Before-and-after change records

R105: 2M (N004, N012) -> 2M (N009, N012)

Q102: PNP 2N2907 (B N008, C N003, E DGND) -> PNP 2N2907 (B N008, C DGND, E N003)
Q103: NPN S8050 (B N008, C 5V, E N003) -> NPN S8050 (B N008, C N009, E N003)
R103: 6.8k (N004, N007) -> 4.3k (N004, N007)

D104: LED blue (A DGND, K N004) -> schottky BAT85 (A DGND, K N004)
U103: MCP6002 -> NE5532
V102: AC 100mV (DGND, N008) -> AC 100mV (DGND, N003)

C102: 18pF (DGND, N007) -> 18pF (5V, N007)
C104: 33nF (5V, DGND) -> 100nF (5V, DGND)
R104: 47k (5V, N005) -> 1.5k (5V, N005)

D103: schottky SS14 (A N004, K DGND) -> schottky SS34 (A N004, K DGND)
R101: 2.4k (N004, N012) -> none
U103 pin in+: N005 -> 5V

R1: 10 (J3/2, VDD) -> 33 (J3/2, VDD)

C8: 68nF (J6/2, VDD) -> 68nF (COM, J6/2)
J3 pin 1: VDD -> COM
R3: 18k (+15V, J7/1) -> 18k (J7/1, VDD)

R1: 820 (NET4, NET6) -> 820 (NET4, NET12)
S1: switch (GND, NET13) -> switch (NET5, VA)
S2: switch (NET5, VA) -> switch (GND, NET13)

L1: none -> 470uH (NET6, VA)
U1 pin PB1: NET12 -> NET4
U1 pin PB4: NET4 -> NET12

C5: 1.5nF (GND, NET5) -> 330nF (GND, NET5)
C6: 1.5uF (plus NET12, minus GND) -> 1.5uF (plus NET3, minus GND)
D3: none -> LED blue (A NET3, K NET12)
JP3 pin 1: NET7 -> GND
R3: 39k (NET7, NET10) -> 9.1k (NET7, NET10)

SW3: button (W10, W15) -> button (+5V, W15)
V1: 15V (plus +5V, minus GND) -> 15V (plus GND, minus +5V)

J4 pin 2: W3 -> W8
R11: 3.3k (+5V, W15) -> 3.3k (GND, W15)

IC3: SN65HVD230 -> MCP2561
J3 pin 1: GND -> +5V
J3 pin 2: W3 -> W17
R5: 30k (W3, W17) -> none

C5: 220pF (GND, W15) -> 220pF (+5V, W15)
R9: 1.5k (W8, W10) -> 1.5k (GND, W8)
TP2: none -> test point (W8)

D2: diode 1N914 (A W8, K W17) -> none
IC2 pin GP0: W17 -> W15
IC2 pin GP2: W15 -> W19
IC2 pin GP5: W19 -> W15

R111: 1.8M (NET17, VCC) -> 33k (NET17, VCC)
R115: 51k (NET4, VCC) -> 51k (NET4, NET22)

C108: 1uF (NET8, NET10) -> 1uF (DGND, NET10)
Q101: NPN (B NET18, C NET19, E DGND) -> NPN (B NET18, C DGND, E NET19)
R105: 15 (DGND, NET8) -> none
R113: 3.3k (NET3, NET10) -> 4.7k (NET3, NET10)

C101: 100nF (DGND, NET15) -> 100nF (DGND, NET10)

WHAT IS REQUIRED. Beginning with the very first line of the records above, please retype each line through the one that has "J4 pin 2: W3 -> W8", and add nothing.

RESPONSE TO THE EXERCISE.
R105: 2M (N004, N012) -> 2M (N009, N012)

Q102: PNP 2N2907 (B N008, C N003, E DGND) -> PNP 2N2907 (B N008, C DGND, E N003)
Q103: NPN S8050 (B N008, C 5V, E N003) -> NPN S8050 (B N008, C N009, E N003)
R103: 6.8k (N004, N007) -> 4.3k (N004, N007)

D104: LED blue (A DGND, K N004) -> schottky BAT85 (A DGND, K N004)
U103: MCP6002 -> NE5532
V102: AC 100mV (DGND, N008) -> AC 100mV (DGND, N003)

C102: 18pF (DGND, N007) -> 18pF (5V, N007)
C104: 33nF (5V, DGND) -> 100nF (5V, DGND)
R104: 47k (5V, N005) -> 1.5k (5V, N005)

D103: schottky SS14 (A N004, K DGND) -> schottky SS34 (A N004, K DGND)
R101: 2.4k (N004, N012) -> none
U103 pin in+: N005 -> 5V

R1: 10 (J3/2, VDD) -> 33 (J3/2, VDD)

C8: 68nF (J6/2, VDD) -> 68nF (COM, J6/2)
J3 pin 1: VDD -> COM
R3: 18k (+15V, J7/1) -> 18k (J7/1, VDD)

R1: 820 (NET4, NET6) -> 820 (NET4, NET12)
S1: switch (GND, NET13) -> switch (NET5, VA)
S2: switch (NET5, VA) -> switch (GND, NET13)

L1: none -> 470uH (NET6, VA)
U1 pin PB1: NET12 -> NET4
U1 pin PB4: NET4 -> NET12

C5: 1.5nF (GND, NET5) -> 330nF (GND, NET5)
C6: 1.5uF (plus NET12, minus GND) -> 1.5uF (plus NET3, minus GND)
D3: none -> LED blue (A NET3, K NET12)
JP3 pin 1: NET7 -> GND
R3: 39k (NET7, NET10) -> 9.1k (NET7, NET10)

SW3: button (W10, W15) -> button (+5V, W15)
V1: 15V (plus +5V, minus GND) -> 15V (plus GND, minus +5V)

J4 pin 2: W3 -> W8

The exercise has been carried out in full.